» **Data for analysis**:

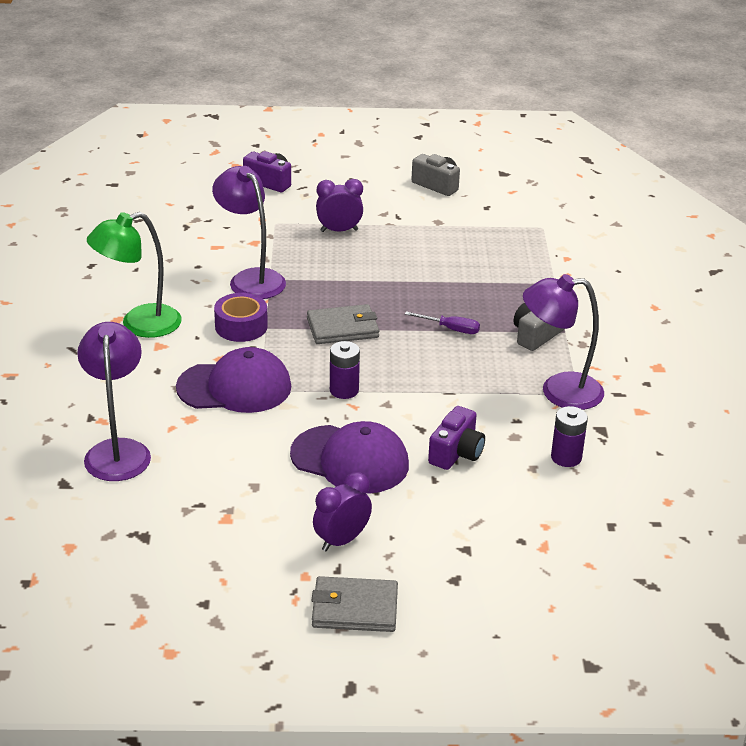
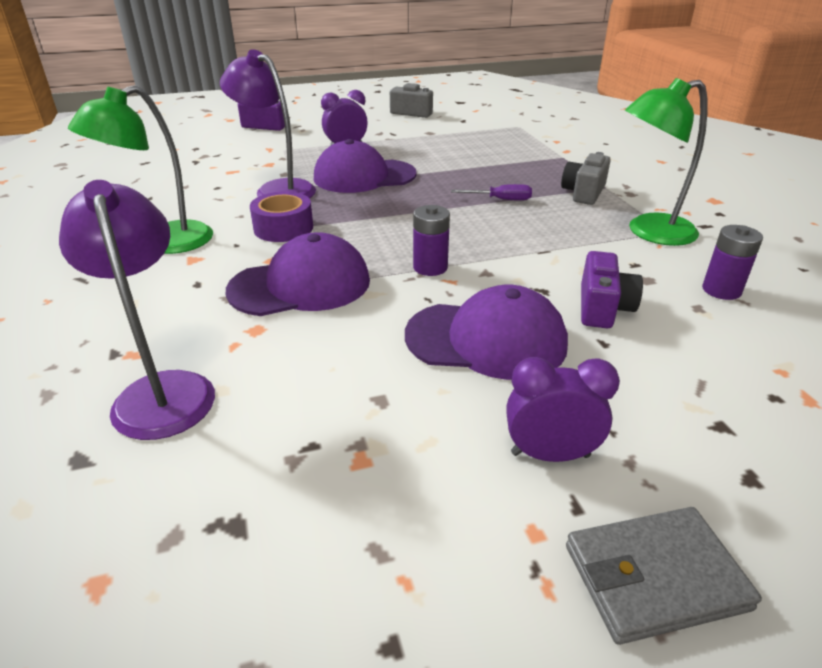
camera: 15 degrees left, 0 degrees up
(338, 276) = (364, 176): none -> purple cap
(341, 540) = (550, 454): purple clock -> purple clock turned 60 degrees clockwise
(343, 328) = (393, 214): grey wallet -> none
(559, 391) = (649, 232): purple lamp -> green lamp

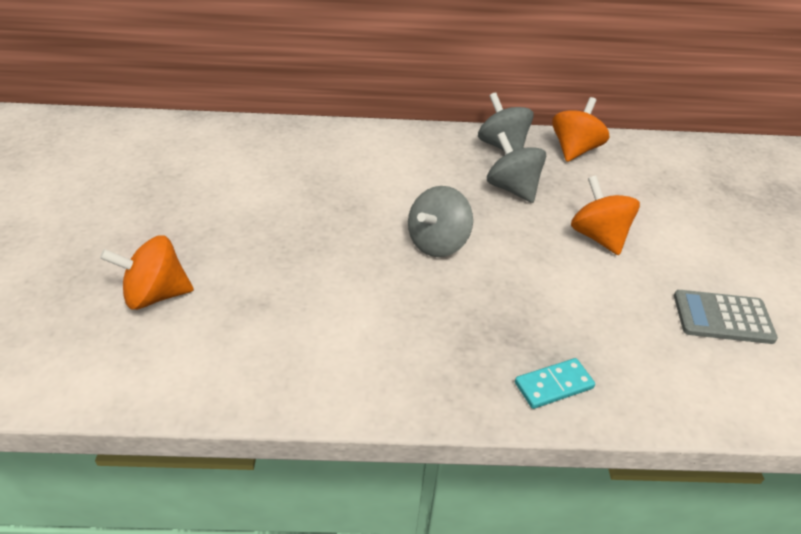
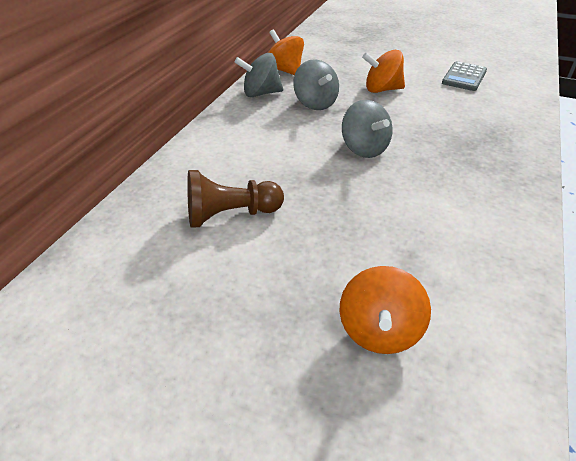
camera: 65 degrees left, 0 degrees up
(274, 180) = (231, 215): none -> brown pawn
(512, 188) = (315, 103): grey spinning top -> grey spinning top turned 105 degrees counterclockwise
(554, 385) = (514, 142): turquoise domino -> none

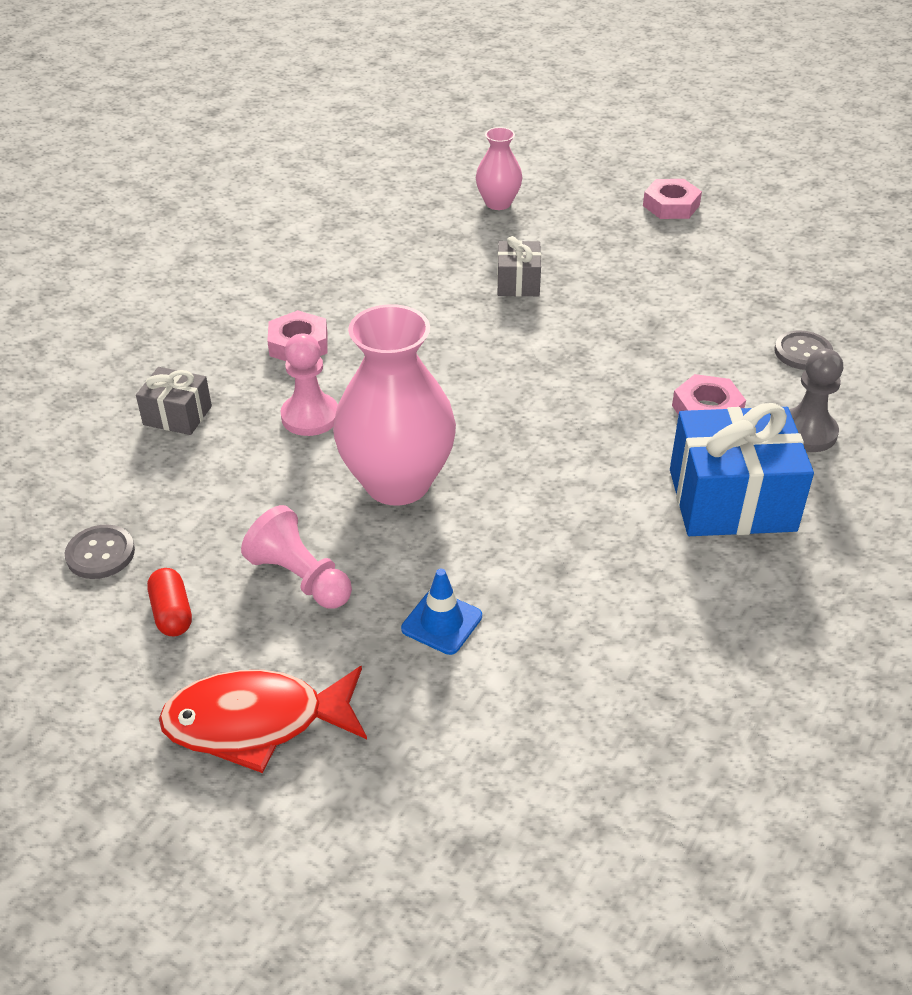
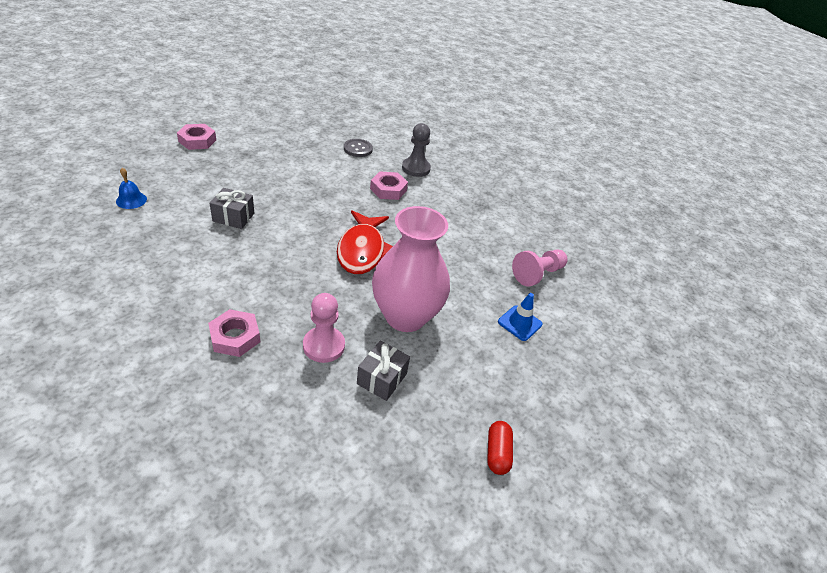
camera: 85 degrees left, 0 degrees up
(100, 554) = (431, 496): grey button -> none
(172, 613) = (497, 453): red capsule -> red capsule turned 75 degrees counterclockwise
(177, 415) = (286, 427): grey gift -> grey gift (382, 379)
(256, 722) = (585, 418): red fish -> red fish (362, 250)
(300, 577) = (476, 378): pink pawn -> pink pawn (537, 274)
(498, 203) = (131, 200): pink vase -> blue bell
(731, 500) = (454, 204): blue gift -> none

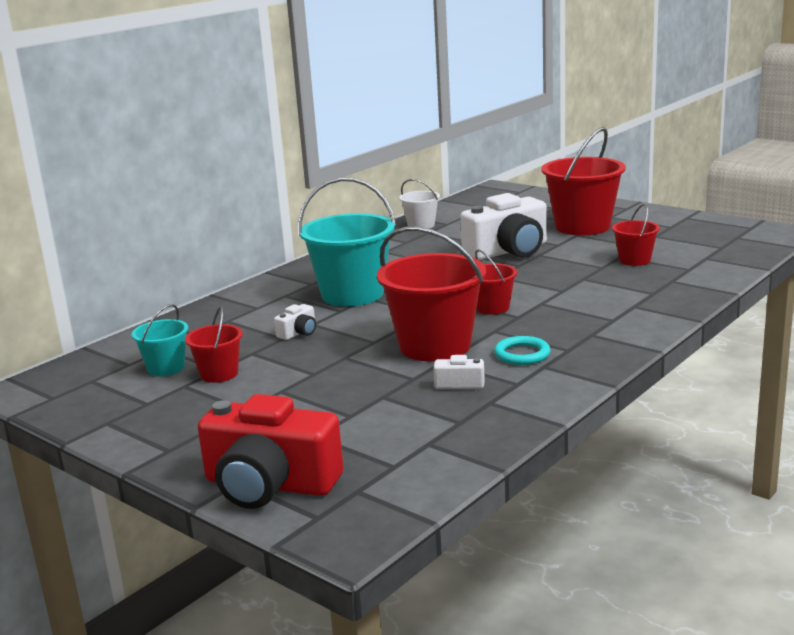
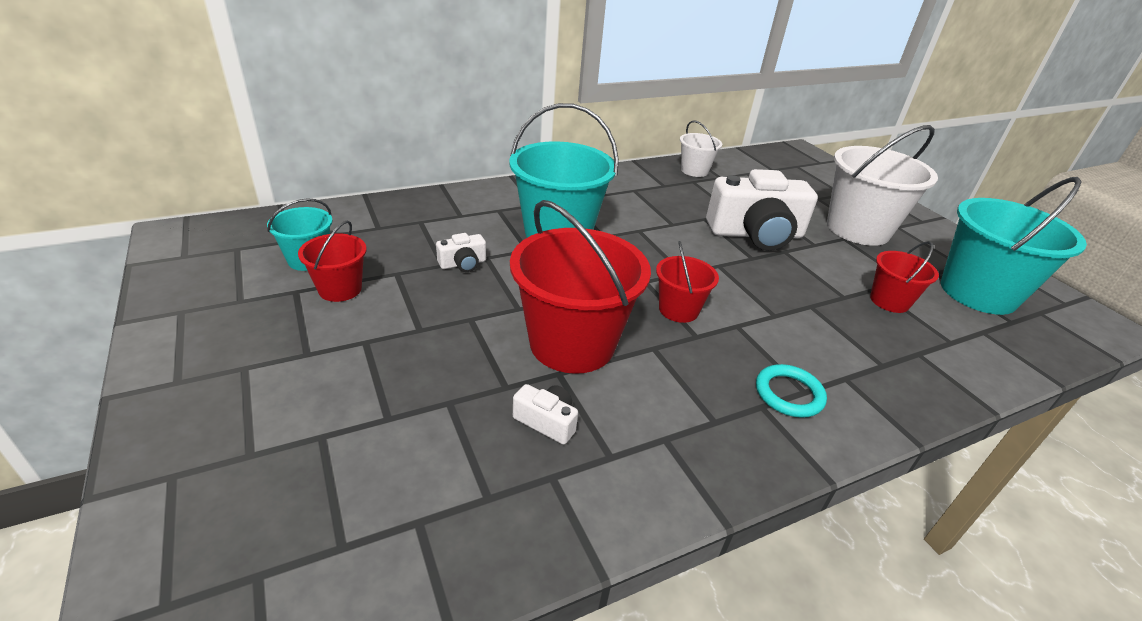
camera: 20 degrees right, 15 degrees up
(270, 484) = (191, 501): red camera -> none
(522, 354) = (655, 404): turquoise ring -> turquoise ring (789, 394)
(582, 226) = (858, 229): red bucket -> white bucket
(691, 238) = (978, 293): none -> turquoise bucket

» **Your assignment**: Pull out every line of the entries that includes the word "turned".

» **Exercise answer**:
(341, 540) = (550, 454): purple clock -> purple clock turned 60 degrees clockwise
(512, 188) = (315, 103): grey spinning top -> grey spinning top turned 105 degrees counterclockwise
(172, 613) = (497, 453): red capsule -> red capsule turned 75 degrees counterclockwise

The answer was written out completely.